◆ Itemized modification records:
╔══
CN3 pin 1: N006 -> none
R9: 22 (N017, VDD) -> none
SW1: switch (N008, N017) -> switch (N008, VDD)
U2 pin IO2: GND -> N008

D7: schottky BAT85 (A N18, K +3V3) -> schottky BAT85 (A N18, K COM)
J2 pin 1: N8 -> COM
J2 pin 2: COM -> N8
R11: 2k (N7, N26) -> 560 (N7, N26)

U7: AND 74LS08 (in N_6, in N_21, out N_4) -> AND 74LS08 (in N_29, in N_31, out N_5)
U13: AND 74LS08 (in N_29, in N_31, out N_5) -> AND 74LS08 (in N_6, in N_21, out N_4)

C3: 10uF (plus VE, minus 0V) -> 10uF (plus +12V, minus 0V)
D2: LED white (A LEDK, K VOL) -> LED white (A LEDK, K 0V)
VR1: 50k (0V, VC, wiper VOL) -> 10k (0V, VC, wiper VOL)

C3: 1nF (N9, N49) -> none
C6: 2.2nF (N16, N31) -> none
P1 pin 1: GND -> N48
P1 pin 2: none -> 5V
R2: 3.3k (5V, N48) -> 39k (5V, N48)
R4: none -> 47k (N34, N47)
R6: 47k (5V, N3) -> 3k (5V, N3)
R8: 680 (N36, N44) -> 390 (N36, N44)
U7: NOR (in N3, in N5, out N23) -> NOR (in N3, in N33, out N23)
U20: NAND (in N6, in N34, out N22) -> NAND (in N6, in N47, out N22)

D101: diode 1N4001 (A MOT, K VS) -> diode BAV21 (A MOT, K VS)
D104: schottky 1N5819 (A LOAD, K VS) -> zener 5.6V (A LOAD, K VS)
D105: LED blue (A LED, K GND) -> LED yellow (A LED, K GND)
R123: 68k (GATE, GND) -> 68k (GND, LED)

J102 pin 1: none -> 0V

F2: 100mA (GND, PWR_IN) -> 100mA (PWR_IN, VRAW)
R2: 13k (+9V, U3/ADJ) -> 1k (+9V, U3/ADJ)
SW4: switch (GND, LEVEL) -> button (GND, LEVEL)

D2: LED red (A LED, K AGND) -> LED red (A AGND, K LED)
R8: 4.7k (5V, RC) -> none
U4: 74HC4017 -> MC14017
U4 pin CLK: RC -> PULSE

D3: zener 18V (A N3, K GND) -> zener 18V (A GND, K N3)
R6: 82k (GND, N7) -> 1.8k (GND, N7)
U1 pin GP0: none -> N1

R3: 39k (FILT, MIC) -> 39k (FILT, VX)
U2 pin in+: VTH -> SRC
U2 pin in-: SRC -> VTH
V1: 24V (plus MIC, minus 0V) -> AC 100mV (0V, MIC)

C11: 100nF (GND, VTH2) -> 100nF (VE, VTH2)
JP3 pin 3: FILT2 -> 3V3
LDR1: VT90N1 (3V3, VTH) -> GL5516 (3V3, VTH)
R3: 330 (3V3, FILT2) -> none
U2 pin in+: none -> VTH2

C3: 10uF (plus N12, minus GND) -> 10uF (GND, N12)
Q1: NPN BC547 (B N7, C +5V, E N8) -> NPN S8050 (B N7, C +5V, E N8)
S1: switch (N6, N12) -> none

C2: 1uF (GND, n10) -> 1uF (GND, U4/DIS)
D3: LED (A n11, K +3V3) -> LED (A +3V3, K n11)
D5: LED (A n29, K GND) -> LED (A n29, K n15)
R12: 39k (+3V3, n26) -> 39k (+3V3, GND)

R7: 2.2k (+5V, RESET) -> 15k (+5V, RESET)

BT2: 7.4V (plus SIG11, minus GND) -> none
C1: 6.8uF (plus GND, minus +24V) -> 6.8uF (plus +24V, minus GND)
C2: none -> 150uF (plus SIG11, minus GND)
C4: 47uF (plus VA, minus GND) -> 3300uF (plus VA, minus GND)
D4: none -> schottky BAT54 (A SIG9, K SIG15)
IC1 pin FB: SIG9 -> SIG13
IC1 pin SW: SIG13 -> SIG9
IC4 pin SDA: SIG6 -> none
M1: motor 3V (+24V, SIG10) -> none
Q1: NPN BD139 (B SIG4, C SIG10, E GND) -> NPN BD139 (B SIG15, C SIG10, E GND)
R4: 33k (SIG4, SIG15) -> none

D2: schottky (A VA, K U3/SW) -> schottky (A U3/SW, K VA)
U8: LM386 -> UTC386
╚══
◆ EXERCISE REQUIREMENTS: Please state only the number of lines above that hold the string "switch".

◆ SOLUTION: 3